List each line of the text below that contains the string "time". Case counts.

══ Record extracts ══

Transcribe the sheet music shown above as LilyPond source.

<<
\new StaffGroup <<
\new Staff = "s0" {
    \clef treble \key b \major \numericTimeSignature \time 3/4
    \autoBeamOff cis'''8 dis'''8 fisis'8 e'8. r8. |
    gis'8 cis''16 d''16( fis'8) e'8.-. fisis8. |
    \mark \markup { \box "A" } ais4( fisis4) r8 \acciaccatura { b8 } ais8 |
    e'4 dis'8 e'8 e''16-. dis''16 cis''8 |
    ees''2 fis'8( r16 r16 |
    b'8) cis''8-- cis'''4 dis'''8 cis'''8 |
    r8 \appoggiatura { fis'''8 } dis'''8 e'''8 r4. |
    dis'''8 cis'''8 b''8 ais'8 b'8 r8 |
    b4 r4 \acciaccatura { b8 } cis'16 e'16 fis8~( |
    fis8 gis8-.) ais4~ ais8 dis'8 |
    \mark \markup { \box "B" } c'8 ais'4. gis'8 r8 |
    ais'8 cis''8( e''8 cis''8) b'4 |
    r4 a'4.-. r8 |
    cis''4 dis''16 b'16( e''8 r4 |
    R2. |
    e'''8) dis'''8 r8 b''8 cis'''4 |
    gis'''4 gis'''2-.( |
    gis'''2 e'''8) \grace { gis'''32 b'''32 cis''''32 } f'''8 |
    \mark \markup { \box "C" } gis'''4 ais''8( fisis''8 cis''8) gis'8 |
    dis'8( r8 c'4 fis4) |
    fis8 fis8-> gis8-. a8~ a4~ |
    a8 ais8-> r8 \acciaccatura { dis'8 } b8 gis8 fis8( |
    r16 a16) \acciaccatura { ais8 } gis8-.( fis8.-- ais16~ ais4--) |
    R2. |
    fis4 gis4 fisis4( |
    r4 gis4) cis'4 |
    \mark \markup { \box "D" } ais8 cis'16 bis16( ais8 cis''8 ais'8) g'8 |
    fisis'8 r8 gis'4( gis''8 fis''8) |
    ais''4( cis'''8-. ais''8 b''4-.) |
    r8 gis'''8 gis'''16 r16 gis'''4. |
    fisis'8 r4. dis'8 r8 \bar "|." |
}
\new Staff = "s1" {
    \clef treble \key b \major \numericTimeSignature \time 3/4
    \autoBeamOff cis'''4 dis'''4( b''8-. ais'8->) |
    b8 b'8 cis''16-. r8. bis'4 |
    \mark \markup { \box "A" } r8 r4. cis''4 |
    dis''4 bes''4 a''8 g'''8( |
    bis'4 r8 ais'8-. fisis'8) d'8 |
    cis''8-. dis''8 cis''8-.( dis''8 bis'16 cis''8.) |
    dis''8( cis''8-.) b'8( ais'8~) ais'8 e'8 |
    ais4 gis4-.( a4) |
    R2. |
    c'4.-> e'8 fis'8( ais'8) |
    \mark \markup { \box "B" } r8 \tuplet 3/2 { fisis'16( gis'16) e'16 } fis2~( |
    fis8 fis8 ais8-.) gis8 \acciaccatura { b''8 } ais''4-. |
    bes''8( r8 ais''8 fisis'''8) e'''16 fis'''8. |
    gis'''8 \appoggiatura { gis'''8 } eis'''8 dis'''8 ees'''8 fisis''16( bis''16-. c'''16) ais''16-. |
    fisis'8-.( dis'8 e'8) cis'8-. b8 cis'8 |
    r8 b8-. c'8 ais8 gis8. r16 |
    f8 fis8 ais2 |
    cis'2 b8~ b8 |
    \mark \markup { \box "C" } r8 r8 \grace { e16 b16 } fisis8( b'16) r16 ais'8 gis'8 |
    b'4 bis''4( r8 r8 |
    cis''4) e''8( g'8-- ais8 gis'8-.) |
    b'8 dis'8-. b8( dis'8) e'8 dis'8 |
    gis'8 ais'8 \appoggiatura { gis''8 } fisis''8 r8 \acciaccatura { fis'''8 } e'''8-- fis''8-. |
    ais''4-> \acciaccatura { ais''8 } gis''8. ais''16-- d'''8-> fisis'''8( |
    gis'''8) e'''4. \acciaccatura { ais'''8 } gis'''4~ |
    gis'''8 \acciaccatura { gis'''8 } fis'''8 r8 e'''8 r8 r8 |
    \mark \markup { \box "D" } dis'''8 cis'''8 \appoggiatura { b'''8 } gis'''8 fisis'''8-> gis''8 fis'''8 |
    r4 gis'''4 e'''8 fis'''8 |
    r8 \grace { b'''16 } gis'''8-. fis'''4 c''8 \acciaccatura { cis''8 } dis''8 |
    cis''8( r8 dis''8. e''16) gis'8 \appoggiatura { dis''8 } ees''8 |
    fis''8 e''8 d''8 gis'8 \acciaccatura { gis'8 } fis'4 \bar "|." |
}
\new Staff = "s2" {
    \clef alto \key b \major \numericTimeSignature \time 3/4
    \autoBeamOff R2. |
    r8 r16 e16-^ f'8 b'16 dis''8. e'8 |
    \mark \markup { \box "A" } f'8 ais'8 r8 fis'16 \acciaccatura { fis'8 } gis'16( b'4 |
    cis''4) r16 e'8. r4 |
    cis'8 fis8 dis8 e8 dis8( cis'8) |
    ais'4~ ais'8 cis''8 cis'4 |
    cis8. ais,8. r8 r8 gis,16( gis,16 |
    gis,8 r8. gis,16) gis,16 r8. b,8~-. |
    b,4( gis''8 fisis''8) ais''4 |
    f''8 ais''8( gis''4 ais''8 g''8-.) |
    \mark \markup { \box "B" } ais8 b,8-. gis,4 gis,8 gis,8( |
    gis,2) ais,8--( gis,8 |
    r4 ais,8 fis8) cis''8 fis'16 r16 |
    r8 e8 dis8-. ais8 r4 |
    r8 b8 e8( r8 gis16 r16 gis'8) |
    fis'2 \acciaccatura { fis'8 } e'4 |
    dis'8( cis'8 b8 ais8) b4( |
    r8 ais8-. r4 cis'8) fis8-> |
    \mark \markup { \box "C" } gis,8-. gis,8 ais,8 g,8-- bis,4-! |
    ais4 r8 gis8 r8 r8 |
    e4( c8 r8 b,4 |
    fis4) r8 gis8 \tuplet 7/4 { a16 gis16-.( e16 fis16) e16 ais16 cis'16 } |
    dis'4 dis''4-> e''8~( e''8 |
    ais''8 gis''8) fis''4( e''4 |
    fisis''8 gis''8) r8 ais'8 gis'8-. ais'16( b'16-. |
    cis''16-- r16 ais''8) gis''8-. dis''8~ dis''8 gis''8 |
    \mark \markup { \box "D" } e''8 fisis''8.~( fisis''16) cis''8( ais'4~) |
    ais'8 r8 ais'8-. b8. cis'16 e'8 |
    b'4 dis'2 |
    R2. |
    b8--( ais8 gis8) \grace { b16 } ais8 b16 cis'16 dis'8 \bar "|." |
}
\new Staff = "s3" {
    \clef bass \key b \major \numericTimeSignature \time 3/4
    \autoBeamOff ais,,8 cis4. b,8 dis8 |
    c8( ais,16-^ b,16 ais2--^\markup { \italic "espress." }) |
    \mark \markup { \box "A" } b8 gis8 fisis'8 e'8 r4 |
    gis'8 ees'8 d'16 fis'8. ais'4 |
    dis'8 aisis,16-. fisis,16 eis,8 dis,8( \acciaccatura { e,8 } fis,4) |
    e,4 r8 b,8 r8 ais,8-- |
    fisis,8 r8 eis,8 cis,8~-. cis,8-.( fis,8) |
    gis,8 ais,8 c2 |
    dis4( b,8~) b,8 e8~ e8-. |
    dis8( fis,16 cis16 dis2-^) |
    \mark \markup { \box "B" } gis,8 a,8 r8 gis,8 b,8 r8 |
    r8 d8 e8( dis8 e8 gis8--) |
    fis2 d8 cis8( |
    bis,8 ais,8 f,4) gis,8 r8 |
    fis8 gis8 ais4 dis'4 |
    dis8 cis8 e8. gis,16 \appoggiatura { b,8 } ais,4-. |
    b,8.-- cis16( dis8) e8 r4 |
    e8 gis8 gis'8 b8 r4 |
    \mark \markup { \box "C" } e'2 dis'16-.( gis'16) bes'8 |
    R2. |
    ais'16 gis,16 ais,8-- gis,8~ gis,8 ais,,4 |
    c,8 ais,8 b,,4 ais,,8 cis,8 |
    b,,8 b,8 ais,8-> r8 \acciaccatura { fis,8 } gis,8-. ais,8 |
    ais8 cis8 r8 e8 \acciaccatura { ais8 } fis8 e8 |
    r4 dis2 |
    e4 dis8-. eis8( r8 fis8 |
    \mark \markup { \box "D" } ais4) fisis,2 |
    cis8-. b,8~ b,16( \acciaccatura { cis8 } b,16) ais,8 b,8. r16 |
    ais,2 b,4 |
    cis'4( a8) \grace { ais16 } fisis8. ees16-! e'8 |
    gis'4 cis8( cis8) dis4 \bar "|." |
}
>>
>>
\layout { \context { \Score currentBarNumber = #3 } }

═══

Answer to the problem:
    \clef treble \key b \major \numericTimeSignature \time 3/4
    \clef treble \key b \major \numericTimeSignature \time 3/4
    \clef alto \key b \major \numericTimeSignature \time 3/4
    \clef bass \key b \major \numericTimeSignature \time 3/4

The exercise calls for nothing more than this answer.